— AIM OF THE TASK —
Look through the data below and extract, unchanged, the lines from the one that contains "purple hat: 1 -> 2" to the one that contains "pink strawberry: 3 -> 0", both included.

— Object transformation records —
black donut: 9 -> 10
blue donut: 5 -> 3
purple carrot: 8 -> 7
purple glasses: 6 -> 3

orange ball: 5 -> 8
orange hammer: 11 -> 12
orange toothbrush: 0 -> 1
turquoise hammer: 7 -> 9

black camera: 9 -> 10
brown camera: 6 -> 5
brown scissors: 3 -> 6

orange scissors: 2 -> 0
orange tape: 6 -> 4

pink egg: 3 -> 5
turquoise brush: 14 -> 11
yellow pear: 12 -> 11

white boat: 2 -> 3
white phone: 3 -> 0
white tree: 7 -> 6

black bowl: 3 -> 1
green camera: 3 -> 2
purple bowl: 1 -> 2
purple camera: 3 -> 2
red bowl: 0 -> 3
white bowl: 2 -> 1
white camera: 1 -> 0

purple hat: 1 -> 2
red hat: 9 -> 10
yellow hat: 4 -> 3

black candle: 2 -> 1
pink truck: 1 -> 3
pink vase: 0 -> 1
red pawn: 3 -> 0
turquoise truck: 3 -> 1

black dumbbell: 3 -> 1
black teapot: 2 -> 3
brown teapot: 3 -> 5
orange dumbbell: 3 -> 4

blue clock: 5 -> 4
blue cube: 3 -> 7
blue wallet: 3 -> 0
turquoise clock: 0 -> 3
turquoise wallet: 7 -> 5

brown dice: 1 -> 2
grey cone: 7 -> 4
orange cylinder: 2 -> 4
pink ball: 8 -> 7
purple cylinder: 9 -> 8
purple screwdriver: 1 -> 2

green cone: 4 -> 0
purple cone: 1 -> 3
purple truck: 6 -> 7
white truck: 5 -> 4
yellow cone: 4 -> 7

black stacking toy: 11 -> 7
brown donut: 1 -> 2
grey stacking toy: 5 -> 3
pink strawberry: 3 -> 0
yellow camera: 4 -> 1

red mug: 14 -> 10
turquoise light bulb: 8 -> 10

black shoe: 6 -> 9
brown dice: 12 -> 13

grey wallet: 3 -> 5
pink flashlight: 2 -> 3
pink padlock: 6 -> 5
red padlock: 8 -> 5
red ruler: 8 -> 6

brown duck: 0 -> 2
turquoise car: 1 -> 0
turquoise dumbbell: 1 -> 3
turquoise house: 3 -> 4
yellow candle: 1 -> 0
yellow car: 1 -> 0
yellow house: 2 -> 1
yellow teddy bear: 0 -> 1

— ANSWER SECTION —
purple hat: 1 -> 2
red hat: 9 -> 10
yellow hat: 4 -> 3

black candle: 2 -> 1
pink truck: 1 -> 3
pink vase: 0 -> 1
red pawn: 3 -> 0
turquoise truck: 3 -> 1

black dumbbell: 3 -> 1
black teapot: 2 -> 3
brown teapot: 3 -> 5
orange dumbbell: 3 -> 4

blue clock: 5 -> 4
blue cube: 3 -> 7
blue wallet: 3 -> 0
turquoise clock: 0 -> 3
turquoise wallet: 7 -> 5

brown dice: 1 -> 2
grey cone: 7 -> 4
orange cylinder: 2 -> 4
pink ball: 8 -> 7
purple cylinder: 9 -> 8
purple screwdriver: 1 -> 2

green cone: 4 -> 0
purple cone: 1 -> 3
purple truck: 6 -> 7
white truck: 5 -> 4
yellow cone: 4 -> 7

black stacking toy: 11 -> 7
brown donut: 1 -> 2
grey stacking toy: 5 -> 3
pink strawberry: 3 -> 0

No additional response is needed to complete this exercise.